INSTRUCTIONS FOR THE TASK:
Whichever lines of the entries hold the word "yellow" should be identified and copied.

[Multi-step shape edit data]
----

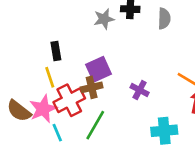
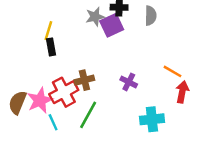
purple square: (99, 69) -> (112, 25), moved
yellow line: (50, 77) -> (48, 31), moved, turned 36
brown semicircle: (19, 111) -> (18, 103), turned 75

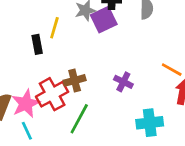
yellow line: (48, 31) -> (54, 28), moved
cyan line: (53, 122) -> (27, 131), moved

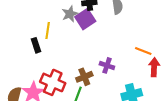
brown cross: (75, 80) -> (84, 77), moved
red cross: (52, 94) -> (53, 82), turned -30

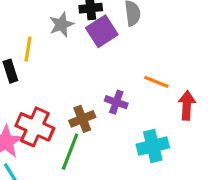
purple square: (85, 19) -> (102, 31), moved
orange line: (143, 51) -> (156, 82), moved

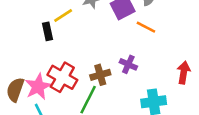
yellow line: (28, 49) -> (63, 16), turned 42
orange line: (156, 82) -> (146, 27), moved

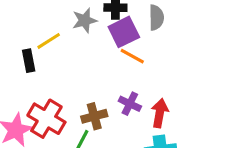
orange line: (146, 27) -> (132, 56), moved
red arrow: (184, 73) -> (160, 113), moved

----

EXERCISE ANSWER:
yellow line: (50, 77) -> (48, 31), moved, turned 36
yellow line: (48, 31) -> (54, 28), moved
yellow line: (28, 49) -> (63, 16), turned 42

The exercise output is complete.